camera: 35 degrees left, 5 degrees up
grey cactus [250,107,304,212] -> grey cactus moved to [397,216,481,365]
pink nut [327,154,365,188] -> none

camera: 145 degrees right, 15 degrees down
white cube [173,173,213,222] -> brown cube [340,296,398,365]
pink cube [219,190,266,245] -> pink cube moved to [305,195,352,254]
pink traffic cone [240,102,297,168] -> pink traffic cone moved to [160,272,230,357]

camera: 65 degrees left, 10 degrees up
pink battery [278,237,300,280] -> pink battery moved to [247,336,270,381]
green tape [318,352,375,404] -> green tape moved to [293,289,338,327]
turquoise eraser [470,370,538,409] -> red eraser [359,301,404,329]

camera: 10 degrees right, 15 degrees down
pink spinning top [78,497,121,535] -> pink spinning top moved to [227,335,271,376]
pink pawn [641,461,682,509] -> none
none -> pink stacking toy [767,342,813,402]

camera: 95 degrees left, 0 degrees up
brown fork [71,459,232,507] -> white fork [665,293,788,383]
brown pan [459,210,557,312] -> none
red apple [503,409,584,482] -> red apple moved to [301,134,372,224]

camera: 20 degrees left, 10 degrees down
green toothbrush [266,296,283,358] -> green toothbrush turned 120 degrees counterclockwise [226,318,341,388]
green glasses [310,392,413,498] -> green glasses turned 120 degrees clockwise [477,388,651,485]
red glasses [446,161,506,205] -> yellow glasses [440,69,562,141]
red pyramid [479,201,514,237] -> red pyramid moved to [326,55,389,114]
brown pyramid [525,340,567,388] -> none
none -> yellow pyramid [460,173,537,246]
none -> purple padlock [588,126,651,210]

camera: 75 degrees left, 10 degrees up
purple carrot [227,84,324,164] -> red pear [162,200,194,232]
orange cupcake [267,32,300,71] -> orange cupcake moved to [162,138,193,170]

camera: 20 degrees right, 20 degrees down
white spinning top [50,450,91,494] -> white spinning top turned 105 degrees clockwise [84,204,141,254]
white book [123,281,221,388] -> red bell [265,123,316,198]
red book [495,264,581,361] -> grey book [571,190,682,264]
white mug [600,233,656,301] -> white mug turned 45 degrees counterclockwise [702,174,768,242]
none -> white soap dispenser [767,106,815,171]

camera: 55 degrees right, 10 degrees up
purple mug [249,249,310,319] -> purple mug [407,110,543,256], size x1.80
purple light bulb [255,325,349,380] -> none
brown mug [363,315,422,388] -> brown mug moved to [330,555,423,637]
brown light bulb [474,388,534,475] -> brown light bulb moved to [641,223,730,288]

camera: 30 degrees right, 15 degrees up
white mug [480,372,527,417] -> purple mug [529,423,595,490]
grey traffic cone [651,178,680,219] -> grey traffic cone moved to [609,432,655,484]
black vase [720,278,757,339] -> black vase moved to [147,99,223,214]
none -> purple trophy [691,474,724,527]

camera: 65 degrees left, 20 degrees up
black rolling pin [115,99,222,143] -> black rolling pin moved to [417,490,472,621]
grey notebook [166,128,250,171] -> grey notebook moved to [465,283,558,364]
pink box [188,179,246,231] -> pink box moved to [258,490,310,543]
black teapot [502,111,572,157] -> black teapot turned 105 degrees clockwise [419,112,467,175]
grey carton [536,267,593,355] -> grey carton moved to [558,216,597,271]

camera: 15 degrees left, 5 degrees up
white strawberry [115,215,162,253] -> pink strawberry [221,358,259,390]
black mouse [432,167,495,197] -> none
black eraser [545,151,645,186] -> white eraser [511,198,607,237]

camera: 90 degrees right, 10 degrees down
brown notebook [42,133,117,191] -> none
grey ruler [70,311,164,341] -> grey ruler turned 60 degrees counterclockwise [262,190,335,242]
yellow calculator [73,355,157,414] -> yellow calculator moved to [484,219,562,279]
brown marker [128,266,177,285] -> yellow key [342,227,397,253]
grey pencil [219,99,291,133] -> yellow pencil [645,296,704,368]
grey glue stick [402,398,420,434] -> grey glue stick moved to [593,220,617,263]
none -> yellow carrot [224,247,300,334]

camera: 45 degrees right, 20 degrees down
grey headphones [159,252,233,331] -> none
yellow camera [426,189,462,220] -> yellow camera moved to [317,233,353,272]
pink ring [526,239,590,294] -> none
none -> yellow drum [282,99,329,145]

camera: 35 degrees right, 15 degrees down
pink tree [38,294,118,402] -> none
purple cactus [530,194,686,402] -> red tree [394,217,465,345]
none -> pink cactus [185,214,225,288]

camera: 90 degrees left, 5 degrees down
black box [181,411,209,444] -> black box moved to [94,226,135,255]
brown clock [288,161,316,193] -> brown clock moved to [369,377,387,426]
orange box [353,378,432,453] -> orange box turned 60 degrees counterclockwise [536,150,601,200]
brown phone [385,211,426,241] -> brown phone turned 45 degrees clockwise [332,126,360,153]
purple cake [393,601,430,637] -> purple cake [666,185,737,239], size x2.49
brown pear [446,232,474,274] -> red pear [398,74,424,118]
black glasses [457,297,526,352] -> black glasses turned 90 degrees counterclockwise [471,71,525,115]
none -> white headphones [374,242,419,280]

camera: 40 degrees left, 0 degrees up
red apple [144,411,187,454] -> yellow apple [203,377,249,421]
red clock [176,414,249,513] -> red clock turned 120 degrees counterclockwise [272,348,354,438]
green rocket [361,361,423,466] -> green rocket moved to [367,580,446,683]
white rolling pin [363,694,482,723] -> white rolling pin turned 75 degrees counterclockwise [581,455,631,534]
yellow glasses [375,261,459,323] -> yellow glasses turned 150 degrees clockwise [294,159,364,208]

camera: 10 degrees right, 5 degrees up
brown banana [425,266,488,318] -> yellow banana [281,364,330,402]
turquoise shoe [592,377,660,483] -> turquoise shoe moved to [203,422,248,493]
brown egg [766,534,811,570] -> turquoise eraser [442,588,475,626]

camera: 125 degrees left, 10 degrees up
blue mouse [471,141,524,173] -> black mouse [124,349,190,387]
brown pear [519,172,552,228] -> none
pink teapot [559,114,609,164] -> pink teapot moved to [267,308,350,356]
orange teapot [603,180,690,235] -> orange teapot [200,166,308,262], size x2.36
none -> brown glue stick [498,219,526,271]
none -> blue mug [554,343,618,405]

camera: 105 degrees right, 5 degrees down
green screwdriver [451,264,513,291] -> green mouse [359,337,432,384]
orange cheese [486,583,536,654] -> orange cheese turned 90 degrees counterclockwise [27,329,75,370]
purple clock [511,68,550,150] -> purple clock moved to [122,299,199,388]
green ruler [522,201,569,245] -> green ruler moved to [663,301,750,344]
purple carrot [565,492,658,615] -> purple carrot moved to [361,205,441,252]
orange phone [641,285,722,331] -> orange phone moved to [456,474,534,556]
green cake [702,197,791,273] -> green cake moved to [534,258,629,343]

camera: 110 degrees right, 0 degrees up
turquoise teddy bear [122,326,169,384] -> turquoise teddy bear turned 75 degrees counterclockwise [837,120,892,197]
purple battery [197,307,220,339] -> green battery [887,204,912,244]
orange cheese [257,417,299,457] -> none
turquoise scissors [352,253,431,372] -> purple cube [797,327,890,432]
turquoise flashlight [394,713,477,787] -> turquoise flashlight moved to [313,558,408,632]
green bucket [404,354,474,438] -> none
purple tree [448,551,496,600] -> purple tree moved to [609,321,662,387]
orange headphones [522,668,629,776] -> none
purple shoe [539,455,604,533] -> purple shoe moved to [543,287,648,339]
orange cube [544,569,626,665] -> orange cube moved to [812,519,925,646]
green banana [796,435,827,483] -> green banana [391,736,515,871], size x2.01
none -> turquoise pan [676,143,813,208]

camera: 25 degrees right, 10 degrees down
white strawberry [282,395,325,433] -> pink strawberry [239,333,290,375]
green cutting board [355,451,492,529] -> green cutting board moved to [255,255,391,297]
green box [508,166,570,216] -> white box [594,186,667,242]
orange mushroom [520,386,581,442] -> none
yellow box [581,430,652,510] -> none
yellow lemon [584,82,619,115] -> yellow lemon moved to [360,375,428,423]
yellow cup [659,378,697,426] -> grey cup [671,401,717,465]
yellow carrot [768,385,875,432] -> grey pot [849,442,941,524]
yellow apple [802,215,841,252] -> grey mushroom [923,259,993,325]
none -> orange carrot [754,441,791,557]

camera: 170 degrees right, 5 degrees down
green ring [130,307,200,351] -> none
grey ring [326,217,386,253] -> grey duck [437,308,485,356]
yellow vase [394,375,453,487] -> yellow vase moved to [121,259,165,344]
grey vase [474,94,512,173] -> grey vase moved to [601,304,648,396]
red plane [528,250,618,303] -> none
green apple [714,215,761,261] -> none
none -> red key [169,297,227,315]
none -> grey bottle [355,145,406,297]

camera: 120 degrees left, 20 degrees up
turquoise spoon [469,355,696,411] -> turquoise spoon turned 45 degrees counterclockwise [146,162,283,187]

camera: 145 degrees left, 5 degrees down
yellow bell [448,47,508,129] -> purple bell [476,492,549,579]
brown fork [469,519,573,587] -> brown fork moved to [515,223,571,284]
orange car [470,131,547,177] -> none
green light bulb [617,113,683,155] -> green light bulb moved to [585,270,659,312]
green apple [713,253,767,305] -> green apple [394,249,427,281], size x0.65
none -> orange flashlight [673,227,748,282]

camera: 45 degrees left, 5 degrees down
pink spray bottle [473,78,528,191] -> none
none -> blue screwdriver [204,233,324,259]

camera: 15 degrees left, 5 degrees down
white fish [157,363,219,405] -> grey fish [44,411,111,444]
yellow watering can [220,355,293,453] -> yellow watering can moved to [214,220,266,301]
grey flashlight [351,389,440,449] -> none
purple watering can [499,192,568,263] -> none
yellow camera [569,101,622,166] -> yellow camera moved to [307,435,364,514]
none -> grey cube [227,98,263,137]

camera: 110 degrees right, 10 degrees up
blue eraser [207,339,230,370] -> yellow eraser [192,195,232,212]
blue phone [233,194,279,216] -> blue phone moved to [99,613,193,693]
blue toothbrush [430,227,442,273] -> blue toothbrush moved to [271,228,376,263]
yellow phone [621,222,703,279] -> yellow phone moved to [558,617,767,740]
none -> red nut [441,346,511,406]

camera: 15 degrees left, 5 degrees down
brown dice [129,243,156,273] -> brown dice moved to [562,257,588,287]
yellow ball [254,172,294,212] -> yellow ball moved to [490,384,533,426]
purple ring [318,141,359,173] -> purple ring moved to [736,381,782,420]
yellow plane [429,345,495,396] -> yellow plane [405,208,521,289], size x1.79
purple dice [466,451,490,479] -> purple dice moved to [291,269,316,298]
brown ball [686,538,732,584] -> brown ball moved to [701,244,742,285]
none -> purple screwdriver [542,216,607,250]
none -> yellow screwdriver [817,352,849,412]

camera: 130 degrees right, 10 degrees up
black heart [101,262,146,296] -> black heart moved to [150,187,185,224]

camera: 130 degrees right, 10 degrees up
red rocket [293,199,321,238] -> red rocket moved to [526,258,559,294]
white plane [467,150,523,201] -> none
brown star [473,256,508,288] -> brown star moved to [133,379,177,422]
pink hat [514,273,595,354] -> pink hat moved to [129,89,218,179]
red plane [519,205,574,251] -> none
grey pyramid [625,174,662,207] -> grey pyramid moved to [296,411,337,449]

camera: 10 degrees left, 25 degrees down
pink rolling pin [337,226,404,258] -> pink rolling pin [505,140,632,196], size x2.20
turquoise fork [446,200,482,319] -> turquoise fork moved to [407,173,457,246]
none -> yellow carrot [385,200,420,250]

### TASK TO COMPLETE
Give back exactly the lines of the listing above that run from the line with "grey pencil [219,99,291,133]" to the line with "brown clock [288,161,316,193]", inclusive.

### YOUR RESPONSE
grey pencil [219,99,291,133] -> yellow pencil [645,296,704,368]
grey glue stick [402,398,420,434] -> grey glue stick moved to [593,220,617,263]
none -> yellow carrot [224,247,300,334]

camera: 45 degrees right, 20 degrees down
grey headphones [159,252,233,331] -> none
yellow camera [426,189,462,220] -> yellow camera moved to [317,233,353,272]
pink ring [526,239,590,294] -> none
none -> yellow drum [282,99,329,145]

camera: 35 degrees right, 15 degrees down
pink tree [38,294,118,402] -> none
purple cactus [530,194,686,402] -> red tree [394,217,465,345]
none -> pink cactus [185,214,225,288]

camera: 90 degrees left, 5 degrees down
black box [181,411,209,444] -> black box moved to [94,226,135,255]
brown clock [288,161,316,193] -> brown clock moved to [369,377,387,426]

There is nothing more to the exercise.